— PROBLEM REQUIREMENTS —
Any picture in the data below gets skipped; print all the rest exactly.

— INFORMATION PROVIDED —

- Opening Delimiter -

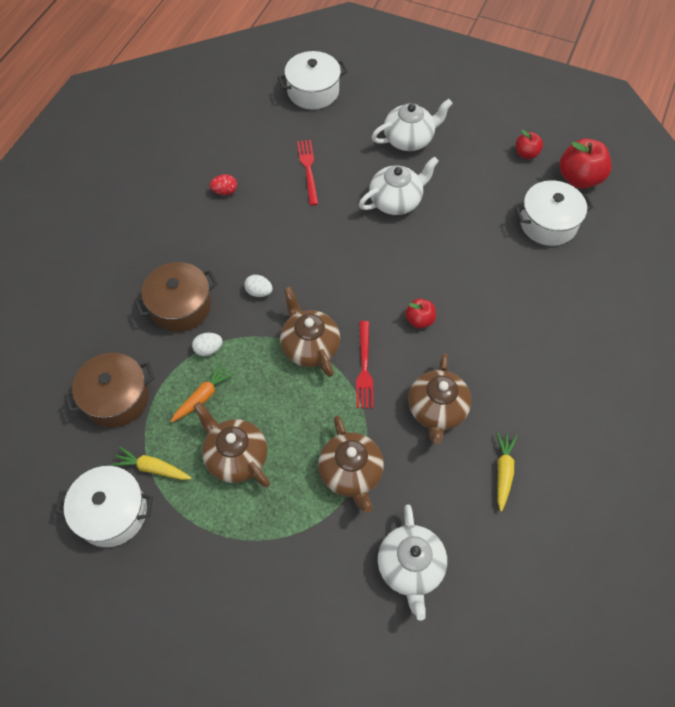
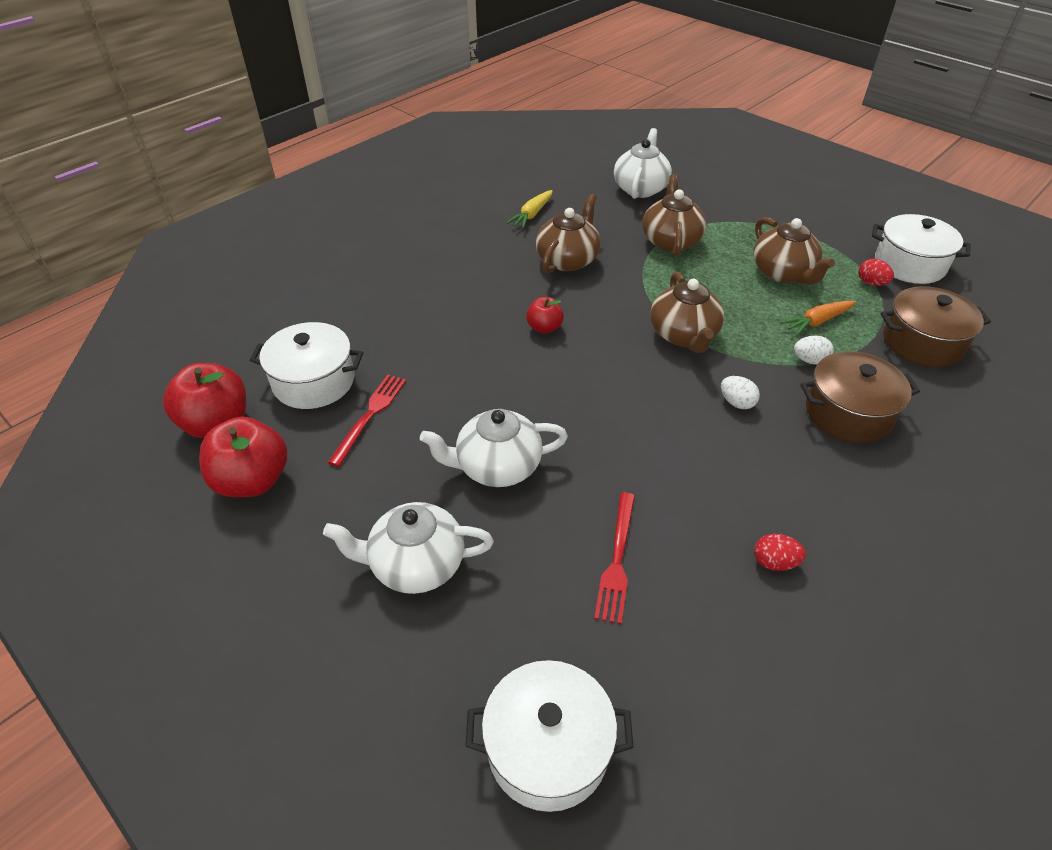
camera: 160 degrees left, 15 degrees down
(152, 468) = (871, 283): yellow carrot -> red egg
(364, 367) = (627, 304): red fork -> red fork (370, 416)
(526, 154) = (252, 480): red apple -> red apple, size x1.81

- Closing Delimiter -

— SOLUTION FOR THIS TASK —
camera: 160 degrees left, 15 degrees down
(152, 468) = (871, 283): yellow carrot -> red egg
(364, 367) = (627, 304): red fork -> red fork (370, 416)
(526, 154) = (252, 480): red apple -> red apple, size x1.81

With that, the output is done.